• _Records provided_:
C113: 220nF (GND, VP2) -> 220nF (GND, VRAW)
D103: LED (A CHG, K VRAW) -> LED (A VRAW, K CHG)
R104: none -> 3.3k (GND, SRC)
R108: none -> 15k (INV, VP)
...
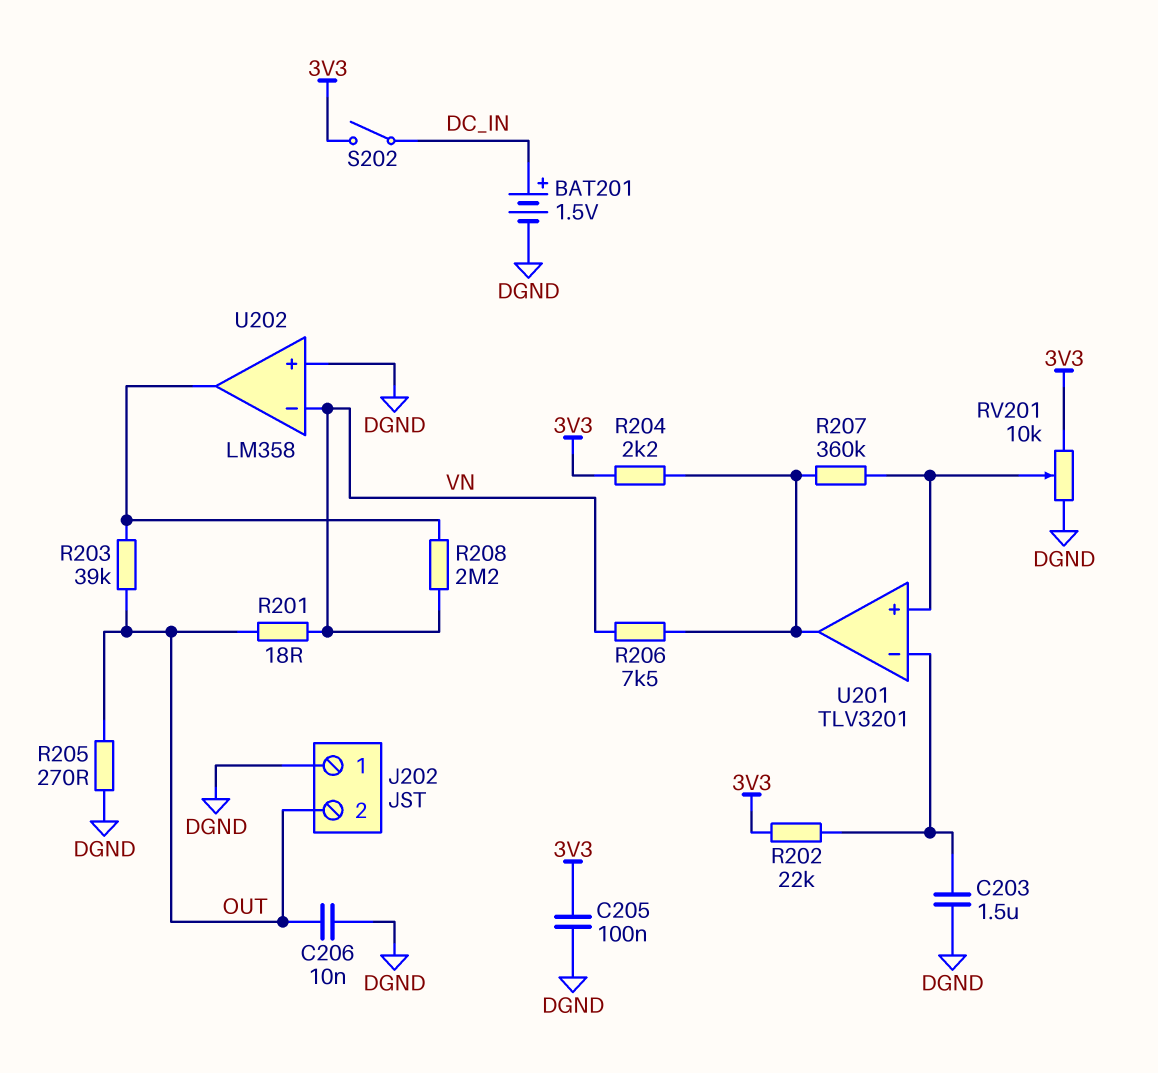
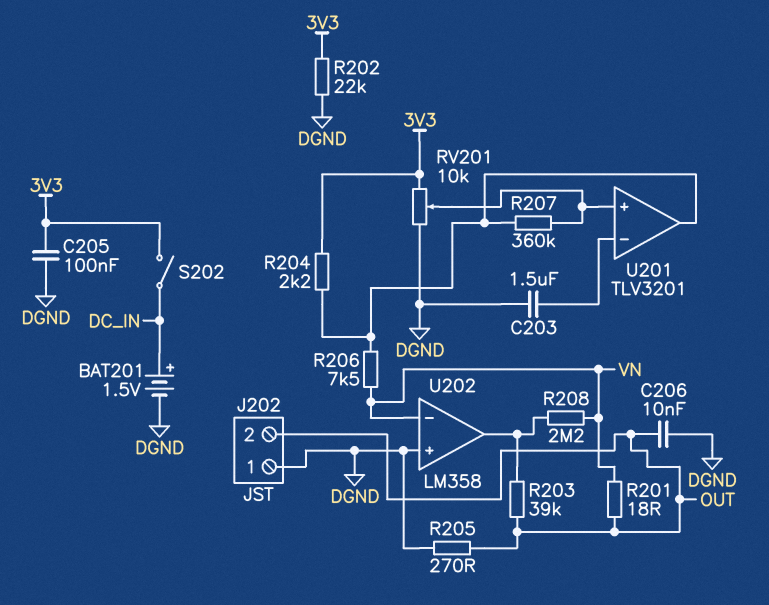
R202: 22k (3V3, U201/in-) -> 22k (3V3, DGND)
---
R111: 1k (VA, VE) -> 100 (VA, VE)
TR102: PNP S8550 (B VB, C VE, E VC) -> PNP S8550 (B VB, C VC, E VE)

• _Instructions for the task_: Please find every line in the records that contains the word "none", and copy it out.

• _Solution_:
R104: none -> 3.3k (GND, SRC)
R108: none -> 15k (INV, VP)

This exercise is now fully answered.